Available data

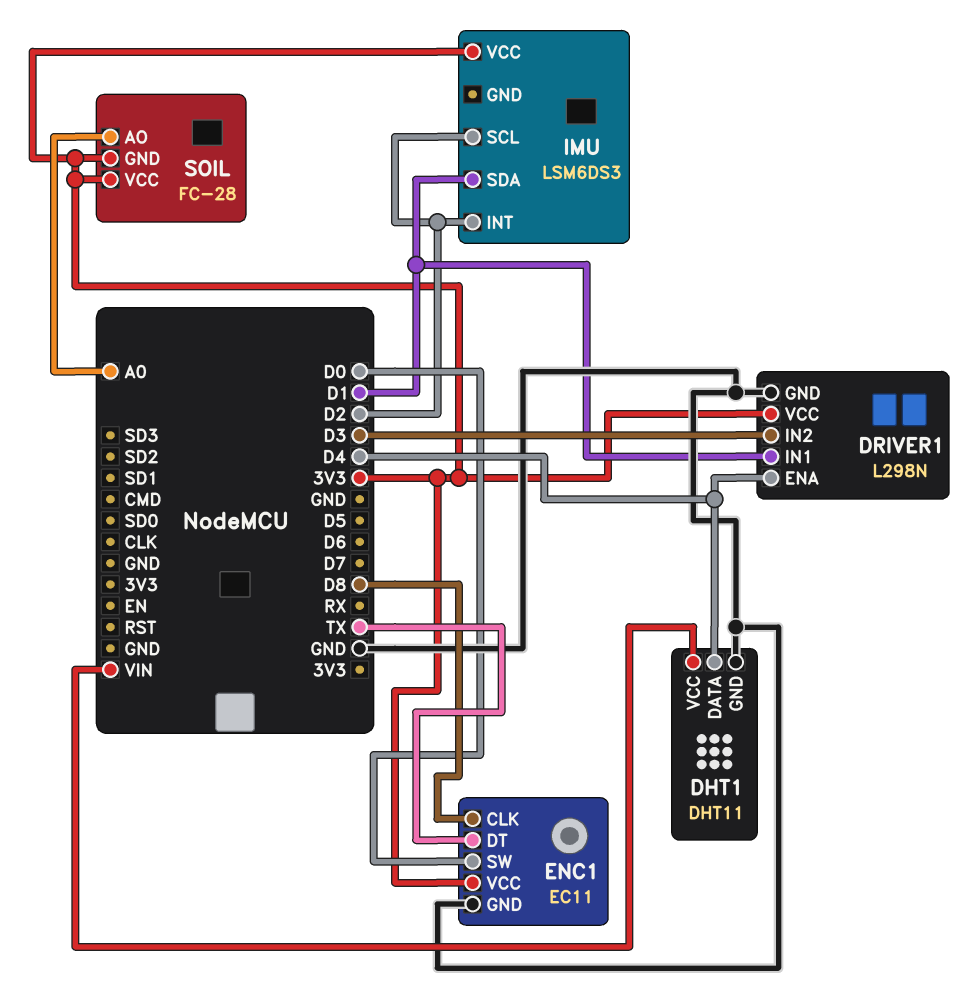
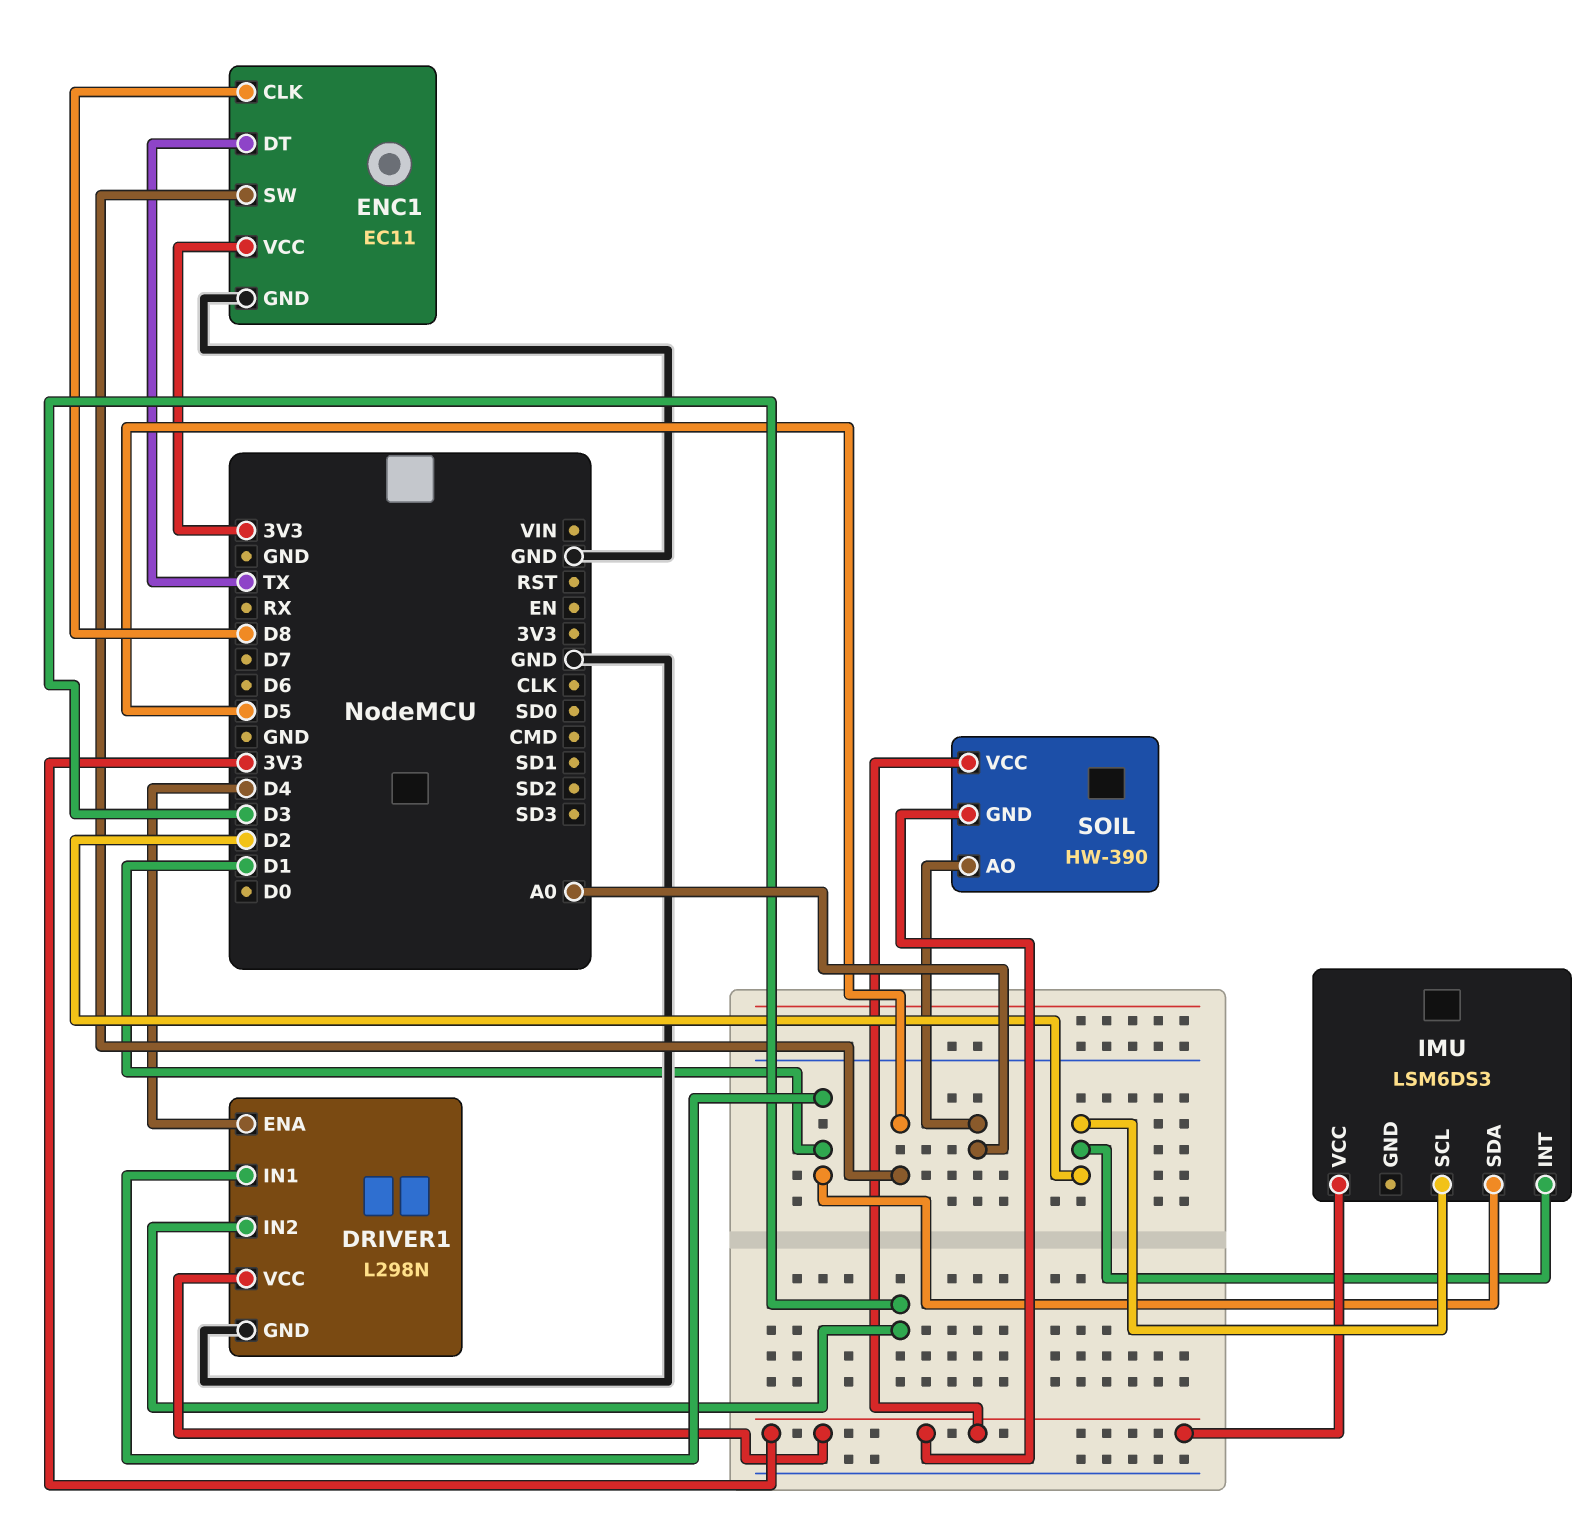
DHT1: DHT11 -> none
DHT1 pin DATA: D4 -> none
DHT1 pin GND: GND -> none
DHT1 pin VCC: VIN -> none
ENC1 pin SW: D0 -> D5
SOIL: FC-28 -> HW-390

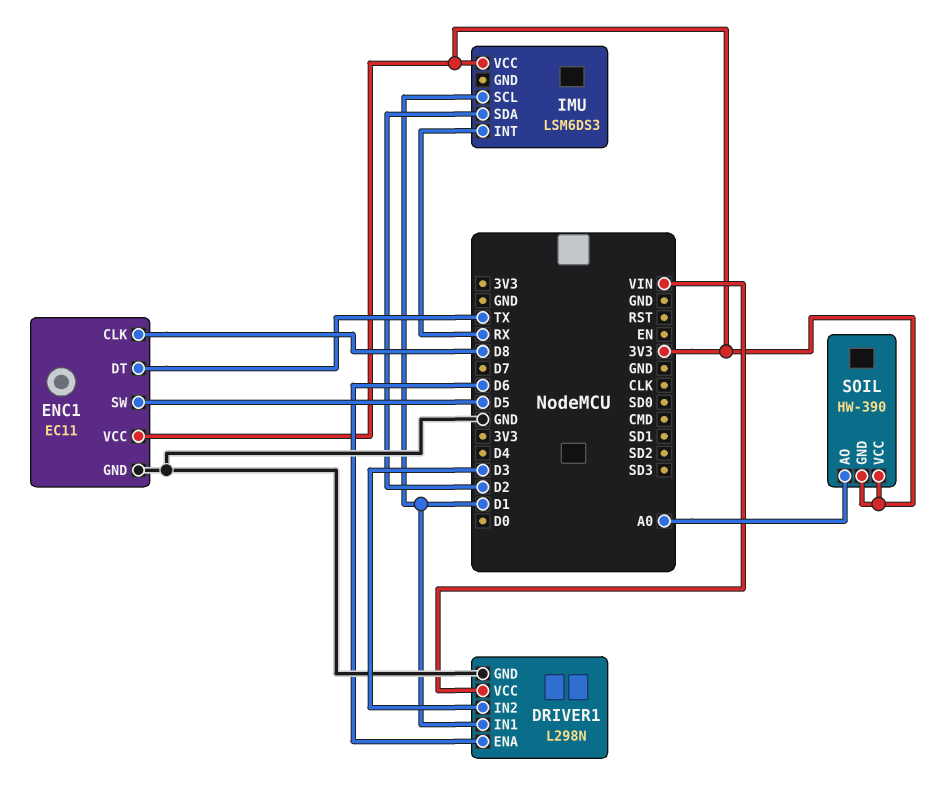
DRIVER1 pin ENA: D4 -> D6
DRIVER1 pin VCC: 3V3 -> VIN
IMU pin INT: D2 -> RX
IMU pin SCL: D2 -> D1
IMU pin SDA: D1 -> D2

Task to complete
Would you please transcribe the listing in full, exactly, while omitting the images?

Exercise solution
DHT1: DHT11 -> none
DHT1 pin DATA: D4 -> none
DHT1 pin GND: GND -> none
DHT1 pin VCC: VIN -> none
ENC1 pin SW: D0 -> D5
SOIL: FC-28 -> HW-390

DRIVER1 pin ENA: D4 -> D6
DRIVER1 pin VCC: 3V3 -> VIN
IMU pin INT: D2 -> RX
IMU pin SCL: D2 -> D1
IMU pin SDA: D1 -> D2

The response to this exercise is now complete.